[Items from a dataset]
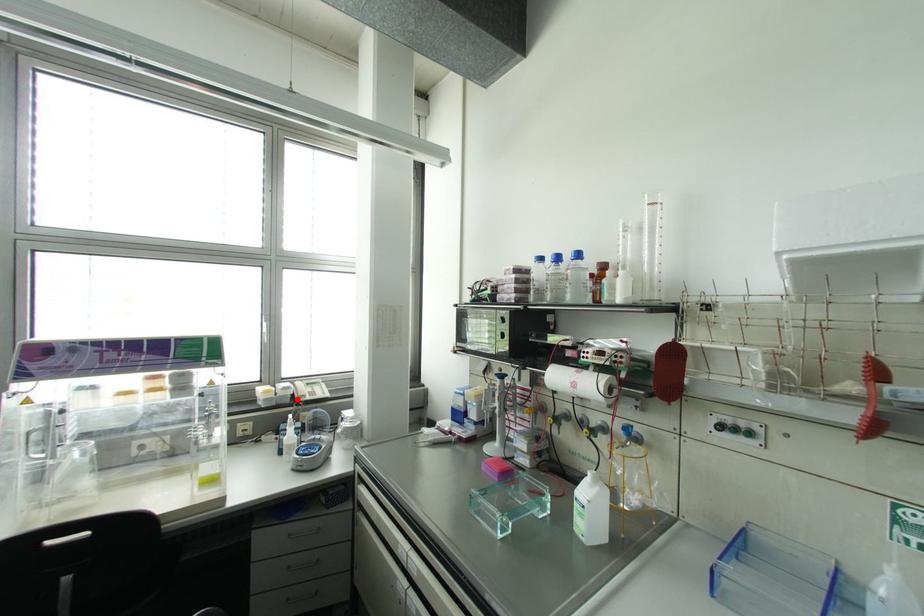
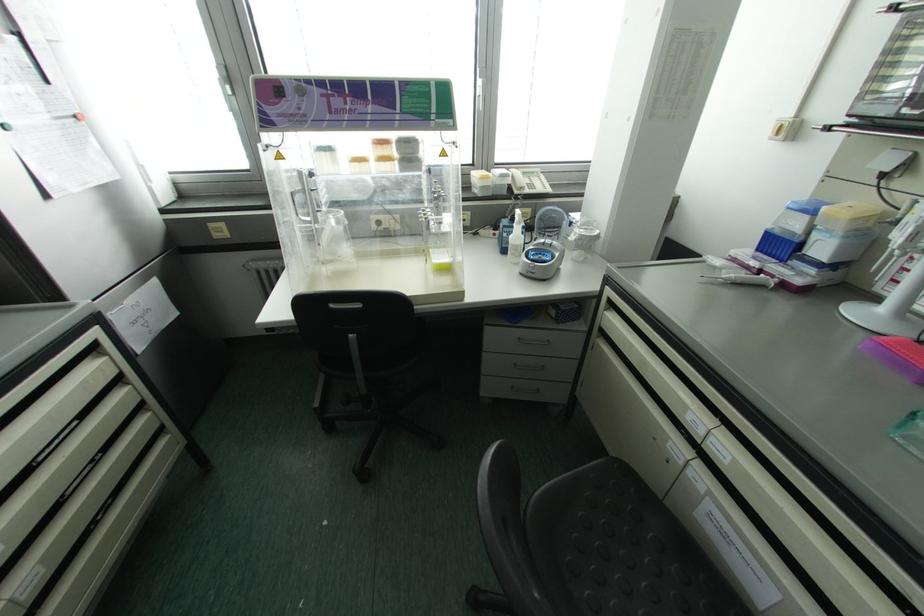
Question: A red point is marked in image1. In image2, is the corresponding 3D point closer to the camera or farther? Reply with the corresponding letter.

Choices:
 (A) The corresponding 3D point is closer.
 (B) The corresponding 3D point is farther.

Answer: (A)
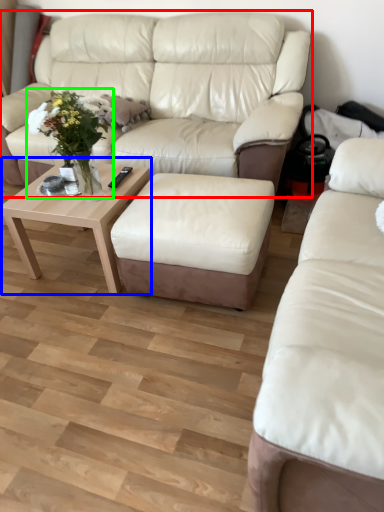
Question: Estimate the real-world distances between objects in this image. Which object is closer to studio couch (highlighted by a red box), coffee table (highlighted by a blue box) or floral arrangement (highlighted by a green box)?

Choices:
 (A) coffee table
 (B) floral arrangement

Answer: (A)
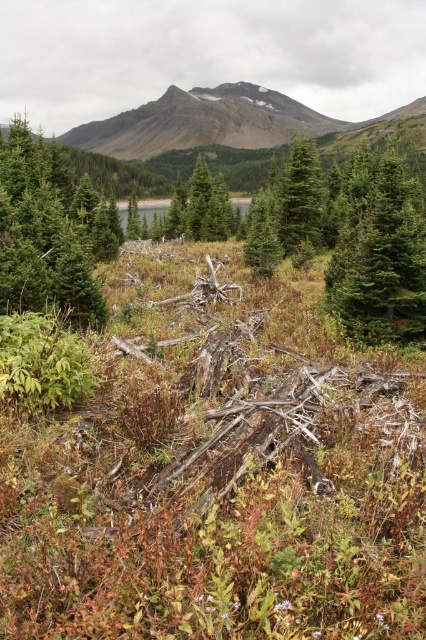
Question: Does green matte evergreen tree at center-right appear on the right side of green matte evergreen tree at upper left?

Choices:
 (A) yes
 (B) no

Answer: (A)

Question: Which point is farther to the camera?

Choices:
 (A) green matte evergreen tree at center
 (B) green matte tree at center

Answer: (B)

Question: Among these objects, which one is nearest to the camera?

Choices:
 (A) green matte evergreen tree at center-right
 (B) green matte tree at center
 (C) green matte evergreen tree at center
 (D) green matte evergreen tree at upper left

Answer: (D)

Question: Is green matte evergreen tree at upper left to the right of green matte evergreen tree at center from the viewer's perspective?

Choices:
 (A) yes
 (B) no

Answer: (B)

Question: Does green matte evergreen tree at upper left come behind green matte tree at center?

Choices:
 (A) no
 (B) yes

Answer: (A)

Question: Which of the following is the closest to the observer?

Choices:
 (A) (314, 196)
 (B) (222, 193)

Answer: (A)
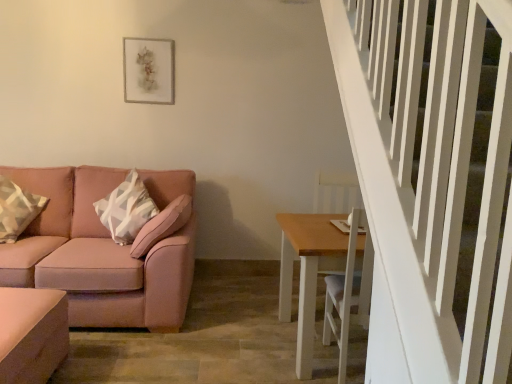
What do you see at coordinates (148, 70) in the screenshot?
I see `matte gray picture frame at upper center` at bounding box center [148, 70].

The height and width of the screenshot is (384, 512). What do you see at coordinates (32, 334) in the screenshot? I see `matte pink ottoman at lower left, which is the second table from right to left` at bounding box center [32, 334].

The height and width of the screenshot is (384, 512). In order to click on matte gray picture frame at upper center in this screenshot , I will do click(x=148, y=70).

From the image's perspective, is geometric-patterned fabric pillow at left located beneath pink fabric couch at left?

No, from the image's perspective, geometric-patterned fabric pillow at left is not below pink fabric couch at left.

What's the angular difference between geometric-patterned fabric pillow at left and pink fabric couch at left's facing directions?

The angle between the facing direction of geometric-patterned fabric pillow at left and the facing direction of pink fabric couch at left is 37 degrees.

Is geometric-patterned fabric pillow at left taller or shorter than pink fabric couch at left?

geometric-patterned fabric pillow at left is shorter than pink fabric couch at left.

Is geometric-patterned fabric pillow at left smaller than pink fabric couch at left?

Yes, geometric-patterned fabric pillow at left is smaller than pink fabric couch at left.

Between geometric-patterned fabric pillow at left and light brown wooden table at lower right, acting as the 1th table starting from the right, which one has more height?

Standing taller between the two is light brown wooden table at lower right, acting as the 1th table starting from the right.

Between point (12, 204) and point (280, 222), which one is positioned in front?

The point (280, 222) is closer.

Does geometric-patterned fabric pillow at left appear on the left side of light brown wooden table at lower right, which is the second table from left to right?

Yes.

Is pink fabric couch at left looking in the opposite direction of matte gray picture frame at upper center?

No.

In terms of height, does pink fabric couch at left look taller or shorter compared to matte gray picture frame at upper center?

pink fabric couch at left is taller than matte gray picture frame at upper center.

Are pink fabric couch at left and matte gray picture frame at upper center making contact?

pink fabric couch at left is not next to matte gray picture frame at upper center, and they're not touching.

Can you confirm if pink fabric couch at left is bigger than matte gray picture frame at upper center?

Yes, pink fabric couch at left is bigger than matte gray picture frame at upper center.

Consider the image. Is light brown wooden table at lower right, which is the second table from left to right, at the back of pink fabric couch at left?

No.

The width and height of the screenshot is (512, 384). In order to click on studio couch that is on the left side of light brown wooden table at lower right, which is the second table from left to right in this screenshot , I will do `click(106, 248)`.

Based on the photo, from the image's perspective, which is above, pink fabric couch at left or light brown wooden table at lower right, which is the second table from left to right?

From the image's view, pink fabric couch at left is above.

From a real-world perspective, is pink fabric couch at left over light brown wooden table at lower right, acting as the 1th table starting from the right?

Yes, from a real-world perspective, pink fabric couch at left is over light brown wooden table at lower right, acting as the 1th table starting from the right

From a real-world perspective, which is physically below, geometric-patterned fabric pillow at left or matte pink ottoman at lower left, which is the second table from right to left?

In real-world perspective, matte pink ottoman at lower left, which is the second table from right to left, is lower.

Relative to matte pink ottoman at lower left, which is the second table from right to left, is geometric-patterned fabric pillow at left in front or behind?

geometric-patterned fabric pillow at left is behind matte pink ottoman at lower left, which is the second table from right to left.

Is geometric-patterned fabric pillow at left aimed at matte pink ottoman at lower left, the 1th table positioned from the left?

Yes, geometric-patterned fabric pillow at left is turned towards matte pink ottoman at lower left, the 1th table positioned from the left.

Is geometric-patterned fabric pillow at left to the left of matte pink ottoman at lower left, the 1th table positioned from the left, from the viewer's perspective?

Correct, you'll find geometric-patterned fabric pillow at left to the left of matte pink ottoman at lower left, the 1th table positioned from the left.

Is geometric-patterned fabric pillow at left next to matte gray picture frame at upper center and touching it?

No, geometric-patterned fabric pillow at left is not in contact with matte gray picture frame at upper center.

Based on the photo, how distant is geometric-patterned fabric pillow at left from matte gray picture frame at upper center?

They are 1.26 meters apart.

In the image, there is a geometric-patterned fabric pillow at left. Where is `picture frame above it (from the image's perspective)`? picture frame above it (from the image's perspective) is located at coordinates (148, 70).

Between point (1, 214) and point (169, 41), which one is positioned behind?

Positioned behind is point (169, 41).

Is matte pink ottoman at lower left, which is the second table from right to left, positioned far away from geometric-patterned fabric pillow at left?

Yes, matte pink ottoman at lower left, which is the second table from right to left, and geometric-patterned fabric pillow at left are quite far apart.

Could geometric-patterned fabric pillow at left be considered to be inside matte pink ottoman at lower left, which is the second table from right to left?

No, geometric-patterned fabric pillow at left is not surrounded by matte pink ottoman at lower left, which is the second table from right to left.

From a real-world perspective, which is physically below, matte pink ottoman at lower left, the 1th table positioned from the left, or geometric-patterned fabric pillow at left?

matte pink ottoman at lower left, the 1th table positioned from the left.

Is matte pink ottoman at lower left, which is the second table from right to left, smaller than geometric-patterned fabric pillow at left?

Incorrect, matte pink ottoman at lower left, which is the second table from right to left, is not smaller in size than geometric-patterned fabric pillow at left.

The height and width of the screenshot is (384, 512). Find the location of `studio couch below the geometric-patterned fabric pillow at left (from the image's perspective)`. studio couch below the geometric-patterned fabric pillow at left (from the image's perspective) is located at coordinates (106, 248).

The image size is (512, 384). In order to click on pillow on the left of light brown wooden table at lower right, which is the second table from left to right in this screenshot , I will do point(17,209).

Consider the image. Which object lies nearer to the anchor point matte pink ottoman at lower left, which is the second table from right to left, pink fabric couch at left or light brown wooden table at lower right, acting as the 1th table starting from the right?

pink fabric couch at left.

Looking at the image, which one is located further to geometric-patterned fabric pillow at left, matte pink ottoman at lower left, the 1th table positioned from the left, or light brown wooden table at lower right, which is the second table from left to right?

light brown wooden table at lower right, which is the second table from left to right.

Considering their positions, is geometric-patterned fabric pillow at left positioned closer to matte pink ottoman at lower left, which is the second table from right to left, than pink fabric couch at left?

Based on the image, pink fabric couch at left appears to be nearer to matte pink ottoman at lower left, which is the second table from right to left.

Based on their spatial positions, is matte pink ottoman at lower left, the 1th table positioned from the left, or geometric-patterned fabric pillow at left closer to pink fabric couch at left?

geometric-patterned fabric pillow at left is closer to pink fabric couch at left.

Estimate the real-world distances between objects in this image. Which object is closer to geometric-patterned fabric pillow at left, light brown wooden table at lower right, acting as the 1th table starting from the right, or matte gray picture frame at upper center?

matte gray picture frame at upper center.

Based on their spatial positions, is geometric-patterned fabric pillow at left or pink fabric couch at left further from light brown wooden table at lower right, which is the second table from left to right?

Based on the image, geometric-patterned fabric pillow at left appears to be further to light brown wooden table at lower right, which is the second table from left to right.

Estimate the real-world distances between objects in this image. Which object is further from light brown wooden table at lower right, acting as the 1th table starting from the right, pink fabric couch at left or geometric-patterned fabric pillow at left?

geometric-patterned fabric pillow at left.

From the image, which object appears to be farther from geometric-patterned fabric pillow at left, pink fabric couch at left or light brown wooden table at lower right, acting as the 1th table starting from the right?

light brown wooden table at lower right, acting as the 1th table starting from the right, is positioned further to the anchor geometric-patterned fabric pillow at left.

The width and height of the screenshot is (512, 384). I want to click on table between pink fabric couch at left and light brown wooden table at lower right, which is the second table from left to right, so (32, 334).

At what (x,y) coordinates should I click in order to perform the action: click on studio couch between matte gray picture frame at upper center and matte pink ottoman at lower left, which is the second table from right to left, in the vertical direction. Please return your answer as a coordinate pair (x, y). Image resolution: width=512 pixels, height=384 pixels. Looking at the image, I should click on (106, 248).

This screenshot has height=384, width=512. I want to click on studio couch between geometric-patterned fabric pillow at left and light brown wooden table at lower right, which is the second table from left to right, from left to right, so click(x=106, y=248).

At what (x,y) coordinates should I click in order to perform the action: click on pillow between matte gray picture frame at upper center and pink fabric couch at left vertically. Please return your answer as a coordinate pair (x, y). The height and width of the screenshot is (384, 512). Looking at the image, I should click on (17, 209).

** Description of the task **
Return the lines above verbatim, everything from the one containing "Consider the image. Is" down to the one containing "Yes, geometric-patterned fabric pillow at left is turned", inclusive.

** Final result **
Consider the image. Is light brown wooden table at lower right, which is the second table from left to right, at the back of pink fabric couch at left?

No.

The width and height of the screenshot is (512, 384). In order to click on studio couch that is on the left side of light brown wooden table at lower right, which is the second table from left to right in this screenshot , I will do `click(106, 248)`.

Based on the photo, from the image's perspective, which is above, pink fabric couch at left or light brown wooden table at lower right, which is the second table from left to right?

From the image's view, pink fabric couch at left is above.

From a real-world perspective, is pink fabric couch at left over light brown wooden table at lower right, acting as the 1th table starting from the right?

Yes, from a real-world perspective, pink fabric couch at left is over light brown wooden table at lower right, acting as the 1th table starting from the right

From a real-world perspective, which is physically below, geometric-patterned fabric pillow at left or matte pink ottoman at lower left, which is the second table from right to left?

In real-world perspective, matte pink ottoman at lower left, which is the second table from right to left, is lower.

Relative to matte pink ottoman at lower left, which is the second table from right to left, is geometric-patterned fabric pillow at left in front or behind?

geometric-patterned fabric pillow at left is behind matte pink ottoman at lower left, which is the second table from right to left.

Is geometric-patterned fabric pillow at left aimed at matte pink ottoman at lower left, the 1th table positioned from the left?

Yes, geometric-patterned fabric pillow at left is turned towards matte pink ottoman at lower left, the 1th table positioned from the left.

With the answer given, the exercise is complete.